Stored entries:
== == ==
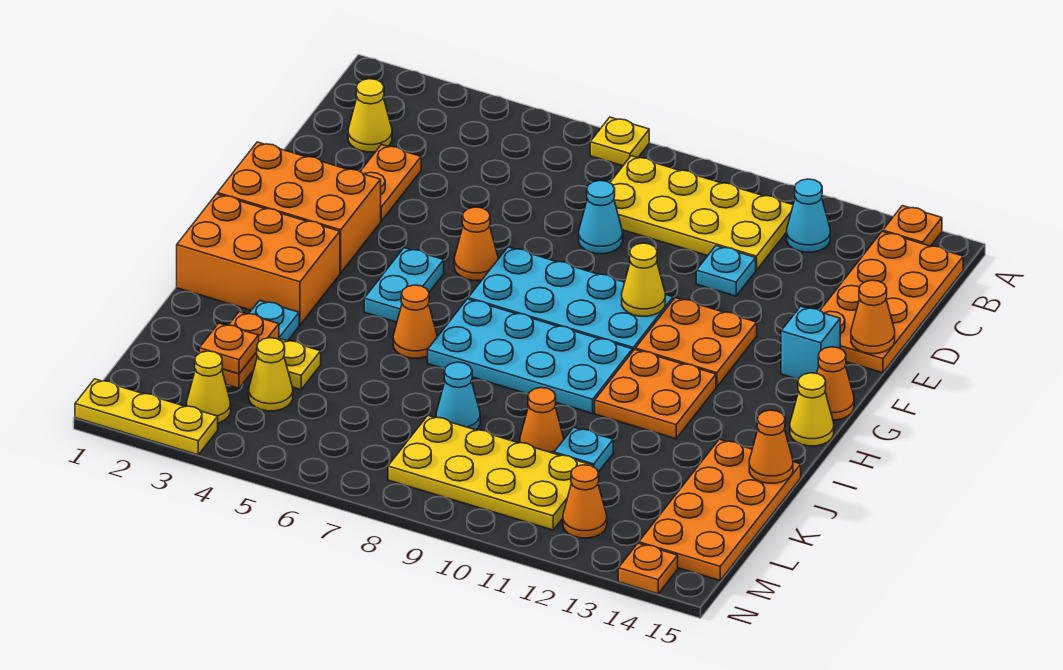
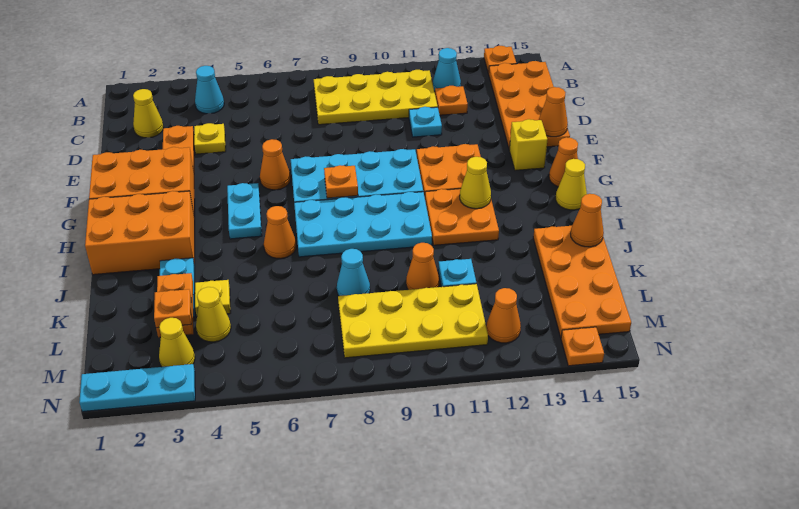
yellow plate A7 level 1 -> yellow plate D4 level 1
none -> orange plate C12 level 1
cyan cone D8 level 1 -> cyan cone B4 level 1
yellow cone F10 level 2 -> yellow cone H12 level 2
cyan brick F14 level 1 -> yellow brick F14 level 1
none -> orange plate G8 level 2
yellow plate N1:N3 level 1 -> cyan plate N1:N3 level 1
== == ==
ASSIGNMENT: What is wanted is a verbatim transcription of every record above, pictures excluded.

OUTPUT BELOW:
yellow plate A7 level 1 -> yellow plate D4 level 1
none -> orange plate C12 level 1
cyan cone D8 level 1 -> cyan cone B4 level 1
yellow cone F10 level 2 -> yellow cone H12 level 2
cyan brick F14 level 1 -> yellow brick F14 level 1
none -> orange plate G8 level 2
yellow plate N1:N3 level 1 -> cyan plate N1:N3 level 1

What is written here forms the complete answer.